_THE PROBLEM:_ Produce a character-for-character copy of the data below.

_Scene edit records:_
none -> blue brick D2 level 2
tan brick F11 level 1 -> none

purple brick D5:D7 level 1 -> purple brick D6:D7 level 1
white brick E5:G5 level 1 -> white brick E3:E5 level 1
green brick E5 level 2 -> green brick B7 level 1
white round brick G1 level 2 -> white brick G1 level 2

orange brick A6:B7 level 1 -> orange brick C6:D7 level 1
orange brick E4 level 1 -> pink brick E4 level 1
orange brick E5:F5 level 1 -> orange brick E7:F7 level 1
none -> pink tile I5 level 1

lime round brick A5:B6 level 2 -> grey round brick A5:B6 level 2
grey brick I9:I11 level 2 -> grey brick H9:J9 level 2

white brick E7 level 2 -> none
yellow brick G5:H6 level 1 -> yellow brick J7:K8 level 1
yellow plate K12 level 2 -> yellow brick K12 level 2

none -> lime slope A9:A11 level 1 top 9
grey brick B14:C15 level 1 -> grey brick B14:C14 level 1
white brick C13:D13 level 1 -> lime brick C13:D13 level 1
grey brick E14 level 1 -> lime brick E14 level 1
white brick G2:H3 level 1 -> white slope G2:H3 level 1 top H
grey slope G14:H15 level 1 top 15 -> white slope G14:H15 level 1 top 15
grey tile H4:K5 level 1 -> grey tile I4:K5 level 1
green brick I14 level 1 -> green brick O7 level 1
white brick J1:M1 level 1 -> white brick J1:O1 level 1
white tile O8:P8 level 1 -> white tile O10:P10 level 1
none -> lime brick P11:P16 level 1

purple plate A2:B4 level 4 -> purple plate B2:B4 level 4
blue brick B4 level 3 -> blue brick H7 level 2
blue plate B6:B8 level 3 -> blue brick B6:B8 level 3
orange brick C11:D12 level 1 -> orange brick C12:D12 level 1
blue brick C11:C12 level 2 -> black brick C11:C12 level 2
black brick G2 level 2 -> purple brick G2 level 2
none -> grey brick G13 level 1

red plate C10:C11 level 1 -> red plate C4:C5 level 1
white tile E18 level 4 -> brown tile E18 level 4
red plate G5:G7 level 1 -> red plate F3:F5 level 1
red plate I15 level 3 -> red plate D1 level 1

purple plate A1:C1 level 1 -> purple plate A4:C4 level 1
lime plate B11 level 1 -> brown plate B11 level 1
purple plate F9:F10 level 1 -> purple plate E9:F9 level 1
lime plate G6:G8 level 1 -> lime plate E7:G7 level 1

_RESPONSE BELOW:_
none -> blue brick D2 level 2
tan brick F11 level 1 -> none

purple brick D5:D7 level 1 -> purple brick D6:D7 level 1
white brick E5:G5 level 1 -> white brick E3:E5 level 1
green brick E5 level 2 -> green brick B7 level 1
white round brick G1 level 2 -> white brick G1 level 2

orange brick A6:B7 level 1 -> orange brick C6:D7 level 1
orange brick E4 level 1 -> pink brick E4 level 1
orange brick E5:F5 level 1 -> orange brick E7:F7 level 1
none -> pink tile I5 level 1

lime round brick A5:B6 level 2 -> grey round brick A5:B6 level 2
grey brick I9:I11 level 2 -> grey brick H9:J9 level 2

white brick E7 level 2 -> none
yellow brick G5:H6 level 1 -> yellow brick J7:K8 level 1
yellow plate K12 level 2 -> yellow brick K12 level 2

none -> lime slope A9:A11 level 1 top 9
grey brick B14:C15 level 1 -> grey brick B14:C14 level 1
white brick C13:D13 level 1 -> lime brick C13:D13 level 1
grey brick E14 level 1 -> lime brick E14 level 1
white brick G2:H3 level 1 -> white slope G2:H3 level 1 top H
grey slope G14:H15 level 1 top 15 -> white slope G14:H15 level 1 top 15
grey tile H4:K5 level 1 -> grey tile I4:K5 level 1
green brick I14 level 1 -> green brick O7 level 1
white brick J1:M1 level 1 -> white brick J1:O1 level 1
white tile O8:P8 level 1 -> white tile O10:P10 level 1
none -> lime brick P11:P16 level 1

purple plate A2:B4 level 4 -> purple plate B2:B4 level 4
blue brick B4 level 3 -> blue brick H7 level 2
blue plate B6:B8 level 3 -> blue brick B6:B8 level 3
orange brick C11:D12 level 1 -> orange brick C12:D12 level 1
blue brick C11:C12 level 2 -> black brick C11:C12 level 2
black brick G2 level 2 -> purple brick G2 level 2
none -> grey brick G13 level 1

red plate C10:C11 level 1 -> red plate C4:C5 level 1
white tile E18 level 4 -> brown tile E18 level 4
red plate G5:G7 level 1 -> red plate F3:F5 level 1
red plate I15 level 3 -> red plate D1 level 1

purple plate A1:C1 level 1 -> purple plate A4:C4 level 1
lime plate B11 level 1 -> brown plate B11 level 1
purple plate F9:F10 level 1 -> purple plate E9:F9 level 1
lime plate G6:G8 level 1 -> lime plate E7:G7 level 1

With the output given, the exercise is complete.